### DATA BELOW
* * *
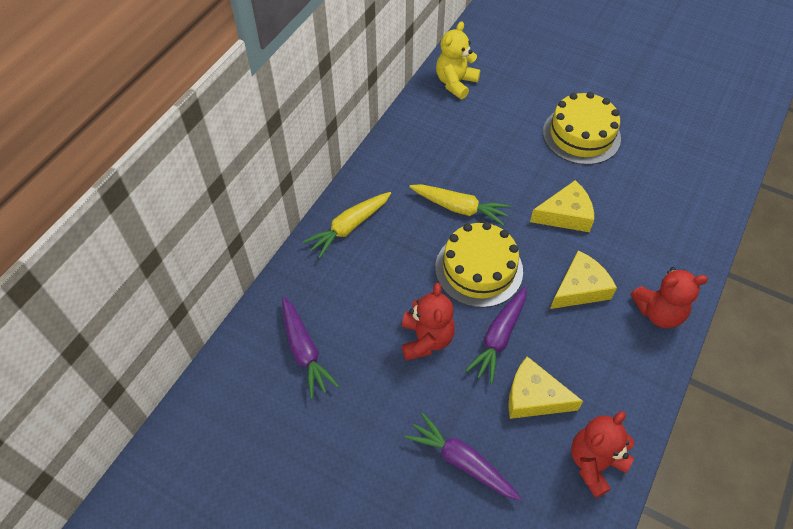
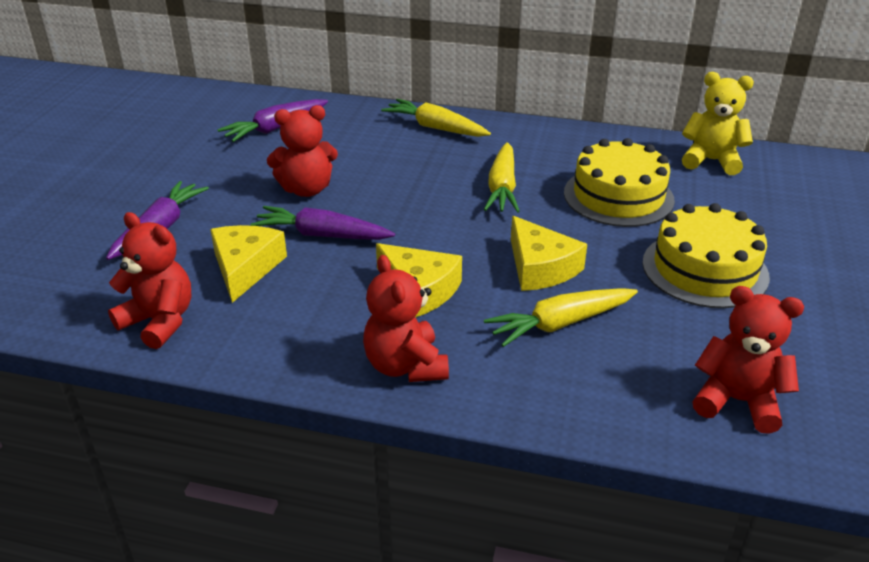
camera: 75 degrees right, 20 degrees down
yellow cake [435,222,523,308] -> yellow cake moved to [564,138,675,227]
none -> yellow carrot [484,288,638,347]
none -> red teddy bear [692,286,804,434]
* * *
### TASK OBJECTIVE
Would you restate the listing word for word without its pictures?

### ANSWER TO THE PROBLEM
camera: 75 degrees right, 20 degrees down
yellow cake [435,222,523,308] -> yellow cake moved to [564,138,675,227]
none -> yellow carrot [484,288,638,347]
none -> red teddy bear [692,286,804,434]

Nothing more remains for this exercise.